*Data supplied:*
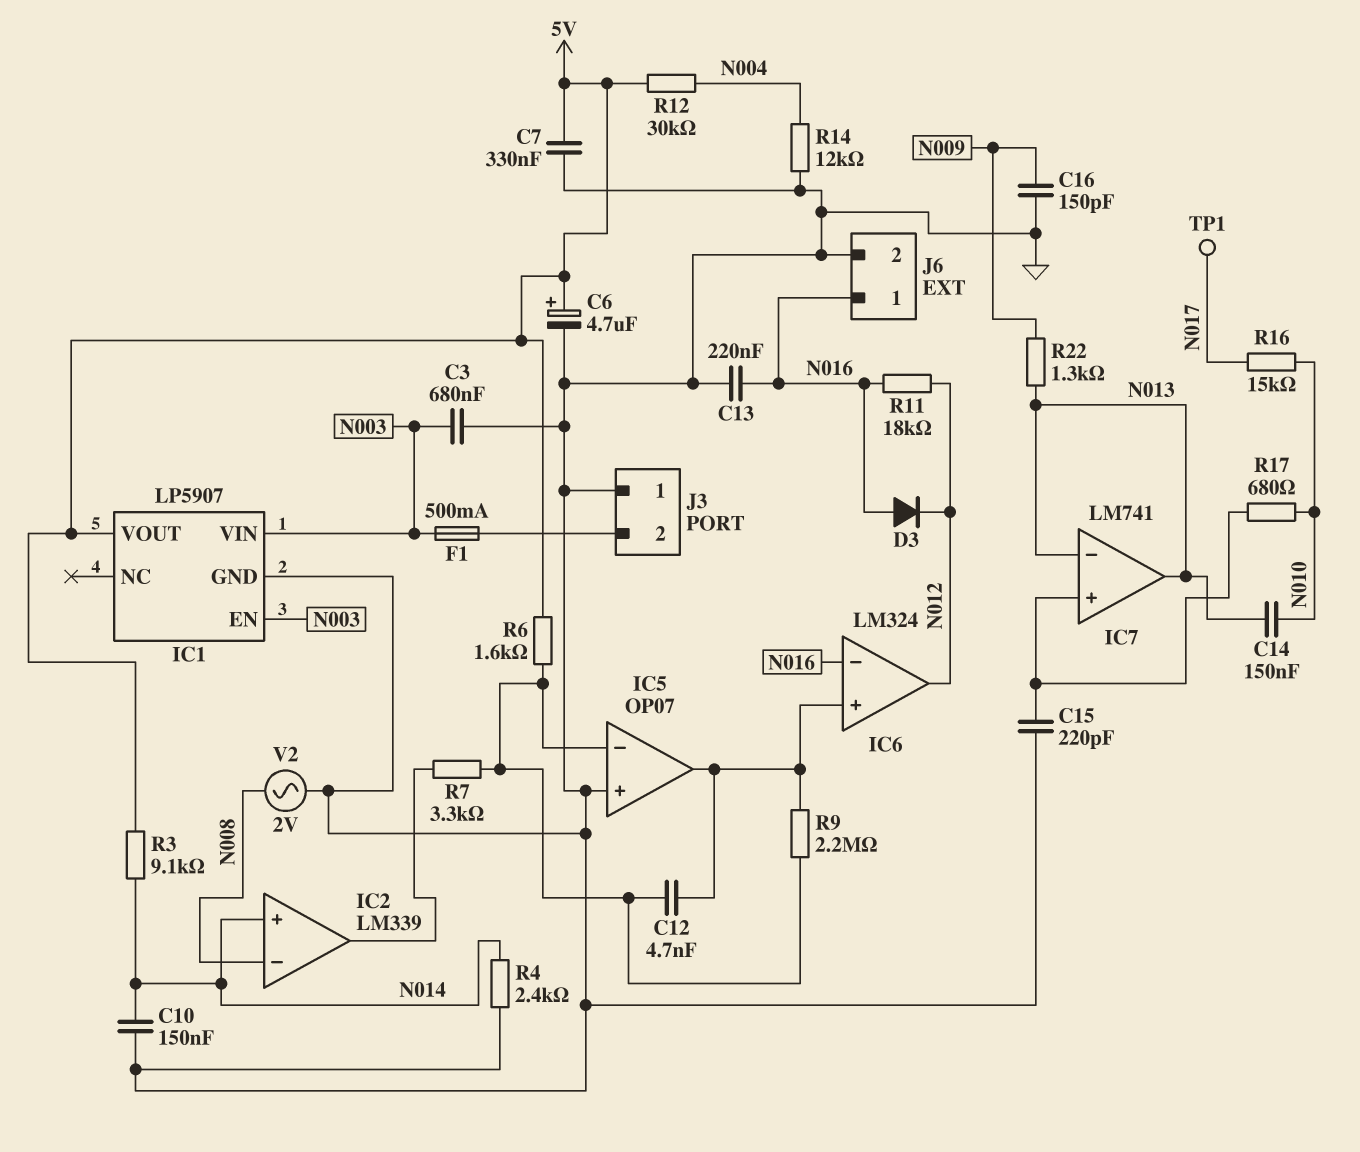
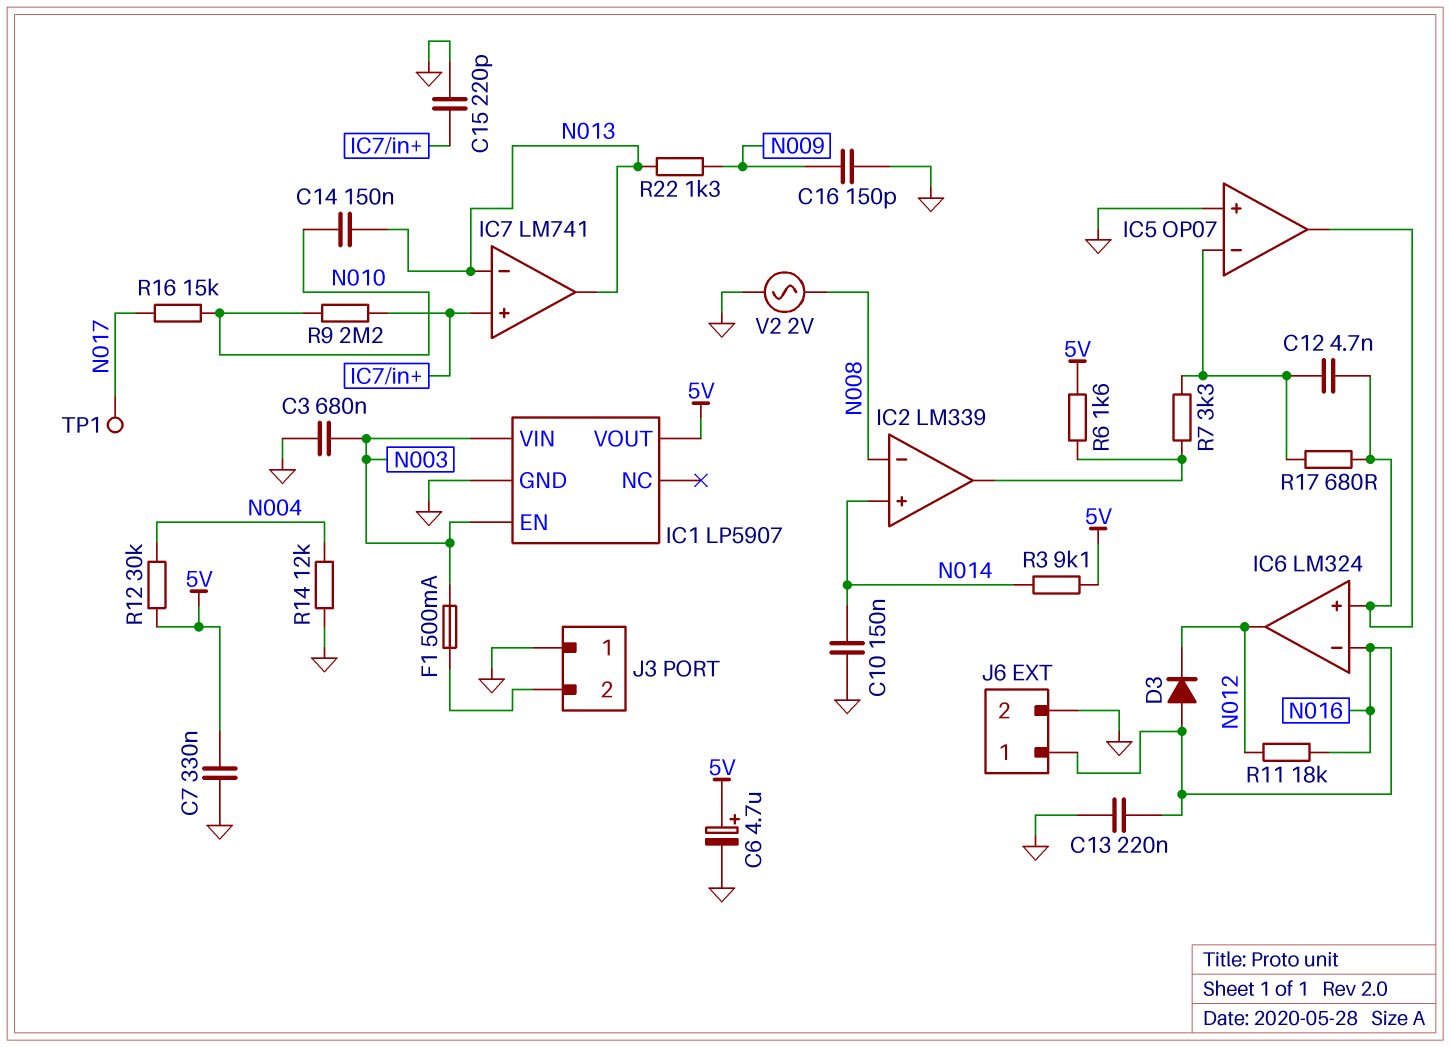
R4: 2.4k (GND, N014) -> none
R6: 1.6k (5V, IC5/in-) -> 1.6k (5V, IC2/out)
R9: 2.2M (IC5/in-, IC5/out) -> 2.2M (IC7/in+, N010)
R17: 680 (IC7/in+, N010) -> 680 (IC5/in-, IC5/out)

---

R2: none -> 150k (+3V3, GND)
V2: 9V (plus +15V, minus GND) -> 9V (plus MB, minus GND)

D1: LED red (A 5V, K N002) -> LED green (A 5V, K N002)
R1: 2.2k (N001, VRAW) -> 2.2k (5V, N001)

*The task:* Extract the lines of the preceding material that run from the line with "R2: none -> 150k (+3V3, GND)" through the line with "R1: 2.2k (N001, VRAW) -> 2.2k (5V, N001)", inclusive, reproducing them exactly and adding nothing.

*Reply:*
R2: none -> 150k (+3V3, GND)
V2: 9V (plus +15V, minus GND) -> 9V (plus MB, minus GND)

D1: LED red (A 5V, K N002) -> LED green (A 5V, K N002)
R1: 2.2k (N001, VRAW) -> 2.2k (5V, N001)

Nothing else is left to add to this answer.